(DATA FOR THIS TASK begins)

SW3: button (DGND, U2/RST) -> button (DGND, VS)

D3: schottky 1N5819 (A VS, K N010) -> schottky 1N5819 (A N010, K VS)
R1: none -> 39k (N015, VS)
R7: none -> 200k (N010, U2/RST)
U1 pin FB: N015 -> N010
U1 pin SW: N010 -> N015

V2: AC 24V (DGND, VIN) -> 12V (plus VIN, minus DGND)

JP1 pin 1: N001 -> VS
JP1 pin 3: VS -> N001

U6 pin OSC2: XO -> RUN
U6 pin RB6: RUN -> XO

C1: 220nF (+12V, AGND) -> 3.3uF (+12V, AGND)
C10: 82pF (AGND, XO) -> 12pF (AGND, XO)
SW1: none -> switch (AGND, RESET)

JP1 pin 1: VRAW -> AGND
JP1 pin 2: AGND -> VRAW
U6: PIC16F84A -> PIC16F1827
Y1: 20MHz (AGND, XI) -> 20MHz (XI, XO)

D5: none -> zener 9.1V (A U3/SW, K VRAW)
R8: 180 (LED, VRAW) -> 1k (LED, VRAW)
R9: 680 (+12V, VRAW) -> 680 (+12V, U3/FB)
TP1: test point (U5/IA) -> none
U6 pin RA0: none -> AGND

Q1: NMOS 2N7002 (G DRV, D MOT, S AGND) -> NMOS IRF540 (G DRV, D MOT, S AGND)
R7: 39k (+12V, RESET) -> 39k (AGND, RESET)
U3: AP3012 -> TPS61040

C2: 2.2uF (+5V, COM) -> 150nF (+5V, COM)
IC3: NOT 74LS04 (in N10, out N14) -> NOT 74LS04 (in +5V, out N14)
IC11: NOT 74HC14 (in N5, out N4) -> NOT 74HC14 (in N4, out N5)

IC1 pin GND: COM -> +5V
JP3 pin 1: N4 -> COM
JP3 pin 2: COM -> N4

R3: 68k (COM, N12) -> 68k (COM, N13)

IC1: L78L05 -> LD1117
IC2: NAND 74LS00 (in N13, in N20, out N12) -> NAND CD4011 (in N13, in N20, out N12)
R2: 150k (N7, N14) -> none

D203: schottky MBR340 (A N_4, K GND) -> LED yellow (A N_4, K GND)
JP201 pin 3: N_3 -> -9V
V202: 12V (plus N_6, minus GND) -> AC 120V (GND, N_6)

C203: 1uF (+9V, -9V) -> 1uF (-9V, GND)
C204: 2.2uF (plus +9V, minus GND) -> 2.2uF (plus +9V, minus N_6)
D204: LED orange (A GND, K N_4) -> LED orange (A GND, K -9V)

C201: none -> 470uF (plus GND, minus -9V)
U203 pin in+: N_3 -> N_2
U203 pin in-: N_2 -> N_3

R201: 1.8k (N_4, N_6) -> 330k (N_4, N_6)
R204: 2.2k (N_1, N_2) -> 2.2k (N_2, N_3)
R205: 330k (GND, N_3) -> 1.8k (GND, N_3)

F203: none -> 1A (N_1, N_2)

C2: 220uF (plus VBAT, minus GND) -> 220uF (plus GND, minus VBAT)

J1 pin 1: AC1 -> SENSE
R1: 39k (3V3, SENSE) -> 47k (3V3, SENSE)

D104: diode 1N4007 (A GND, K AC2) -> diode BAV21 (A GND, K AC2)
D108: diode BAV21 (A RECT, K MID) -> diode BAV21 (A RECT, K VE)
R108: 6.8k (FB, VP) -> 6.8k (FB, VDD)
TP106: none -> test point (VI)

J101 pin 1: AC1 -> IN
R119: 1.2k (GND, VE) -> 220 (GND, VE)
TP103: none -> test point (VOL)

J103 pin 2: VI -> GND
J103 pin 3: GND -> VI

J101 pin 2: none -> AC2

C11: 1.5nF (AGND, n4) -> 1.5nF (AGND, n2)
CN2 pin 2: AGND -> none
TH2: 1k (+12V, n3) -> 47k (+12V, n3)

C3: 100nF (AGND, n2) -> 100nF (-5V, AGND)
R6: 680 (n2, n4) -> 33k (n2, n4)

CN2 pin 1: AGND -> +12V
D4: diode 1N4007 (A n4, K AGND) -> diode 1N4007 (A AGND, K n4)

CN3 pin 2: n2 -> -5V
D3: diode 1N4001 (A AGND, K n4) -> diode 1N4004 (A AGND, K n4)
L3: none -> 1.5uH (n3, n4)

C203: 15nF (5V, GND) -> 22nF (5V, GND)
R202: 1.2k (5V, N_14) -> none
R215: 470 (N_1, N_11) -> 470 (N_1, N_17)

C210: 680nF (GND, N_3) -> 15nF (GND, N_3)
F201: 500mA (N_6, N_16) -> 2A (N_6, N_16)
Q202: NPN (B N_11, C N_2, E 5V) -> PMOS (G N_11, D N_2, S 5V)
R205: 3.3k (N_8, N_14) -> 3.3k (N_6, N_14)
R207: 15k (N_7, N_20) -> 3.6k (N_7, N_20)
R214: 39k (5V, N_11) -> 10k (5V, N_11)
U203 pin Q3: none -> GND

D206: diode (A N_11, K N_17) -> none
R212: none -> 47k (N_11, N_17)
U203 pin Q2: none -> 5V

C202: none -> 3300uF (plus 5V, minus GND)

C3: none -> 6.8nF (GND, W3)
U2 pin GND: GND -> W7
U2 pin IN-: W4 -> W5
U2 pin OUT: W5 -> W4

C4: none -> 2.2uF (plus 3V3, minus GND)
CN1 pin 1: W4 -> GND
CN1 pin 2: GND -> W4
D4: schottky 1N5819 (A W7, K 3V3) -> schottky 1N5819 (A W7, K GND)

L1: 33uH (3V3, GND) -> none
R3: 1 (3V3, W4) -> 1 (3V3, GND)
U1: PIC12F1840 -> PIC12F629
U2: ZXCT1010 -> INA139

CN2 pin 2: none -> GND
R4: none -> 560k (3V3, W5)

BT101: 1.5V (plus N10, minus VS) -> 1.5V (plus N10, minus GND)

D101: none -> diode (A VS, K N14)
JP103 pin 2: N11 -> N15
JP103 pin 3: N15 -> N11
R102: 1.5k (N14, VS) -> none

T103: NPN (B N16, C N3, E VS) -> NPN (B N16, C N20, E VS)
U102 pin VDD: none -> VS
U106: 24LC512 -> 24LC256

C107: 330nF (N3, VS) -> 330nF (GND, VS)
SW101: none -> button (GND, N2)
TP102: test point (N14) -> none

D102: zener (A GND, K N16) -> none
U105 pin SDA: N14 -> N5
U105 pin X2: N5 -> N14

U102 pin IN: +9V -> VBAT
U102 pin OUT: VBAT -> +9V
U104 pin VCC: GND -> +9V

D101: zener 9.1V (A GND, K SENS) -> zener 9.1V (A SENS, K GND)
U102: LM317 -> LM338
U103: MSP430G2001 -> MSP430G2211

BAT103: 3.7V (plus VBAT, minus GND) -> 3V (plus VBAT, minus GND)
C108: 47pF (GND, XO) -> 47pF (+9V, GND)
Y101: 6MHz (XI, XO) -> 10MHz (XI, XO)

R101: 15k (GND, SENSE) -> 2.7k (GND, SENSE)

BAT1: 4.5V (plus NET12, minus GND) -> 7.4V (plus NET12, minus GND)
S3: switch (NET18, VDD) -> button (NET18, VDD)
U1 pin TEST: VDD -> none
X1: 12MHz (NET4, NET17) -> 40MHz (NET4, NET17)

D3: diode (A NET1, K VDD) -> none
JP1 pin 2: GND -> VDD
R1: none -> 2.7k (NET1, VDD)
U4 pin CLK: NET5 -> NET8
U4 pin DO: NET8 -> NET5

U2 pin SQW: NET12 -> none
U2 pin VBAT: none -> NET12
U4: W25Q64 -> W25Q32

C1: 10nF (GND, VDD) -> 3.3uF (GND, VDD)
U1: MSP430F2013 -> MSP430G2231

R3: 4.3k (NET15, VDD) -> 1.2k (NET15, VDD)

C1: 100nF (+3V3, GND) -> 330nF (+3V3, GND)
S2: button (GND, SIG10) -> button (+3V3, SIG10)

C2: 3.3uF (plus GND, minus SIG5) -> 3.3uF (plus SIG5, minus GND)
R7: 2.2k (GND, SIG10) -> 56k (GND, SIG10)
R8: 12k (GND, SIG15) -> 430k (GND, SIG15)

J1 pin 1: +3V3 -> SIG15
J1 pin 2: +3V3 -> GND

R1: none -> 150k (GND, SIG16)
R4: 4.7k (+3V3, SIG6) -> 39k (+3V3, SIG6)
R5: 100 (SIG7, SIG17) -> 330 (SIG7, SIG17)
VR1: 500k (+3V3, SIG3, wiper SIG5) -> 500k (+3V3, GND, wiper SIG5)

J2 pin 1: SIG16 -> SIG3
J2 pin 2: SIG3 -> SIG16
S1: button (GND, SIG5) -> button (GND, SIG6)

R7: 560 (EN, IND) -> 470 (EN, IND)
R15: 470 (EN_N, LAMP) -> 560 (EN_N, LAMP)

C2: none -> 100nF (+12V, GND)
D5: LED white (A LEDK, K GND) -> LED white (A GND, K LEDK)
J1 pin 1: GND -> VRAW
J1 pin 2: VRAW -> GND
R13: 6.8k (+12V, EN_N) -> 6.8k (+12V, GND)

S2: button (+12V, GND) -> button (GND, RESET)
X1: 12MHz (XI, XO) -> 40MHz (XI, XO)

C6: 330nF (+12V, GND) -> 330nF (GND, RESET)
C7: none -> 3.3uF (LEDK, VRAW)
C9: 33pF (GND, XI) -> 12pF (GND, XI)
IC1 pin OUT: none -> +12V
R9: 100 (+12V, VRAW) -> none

(DATA FOR THIS TASK ends)

> **YOUR OBJECTIVE**: Filter the entries and keep only the lines holding "VBAT".

> **RESPONSE AREA**:
C2: 220uF (plus VBAT, minus GND) -> 220uF (plus GND, minus VBAT)
U102 pin IN: +9V -> VBAT
U102 pin OUT: VBAT -> +9V
BAT103: 3.7V (plus VBAT, minus GND) -> 3V (plus VBAT, minus GND)
U2 pin VBAT: none -> NET12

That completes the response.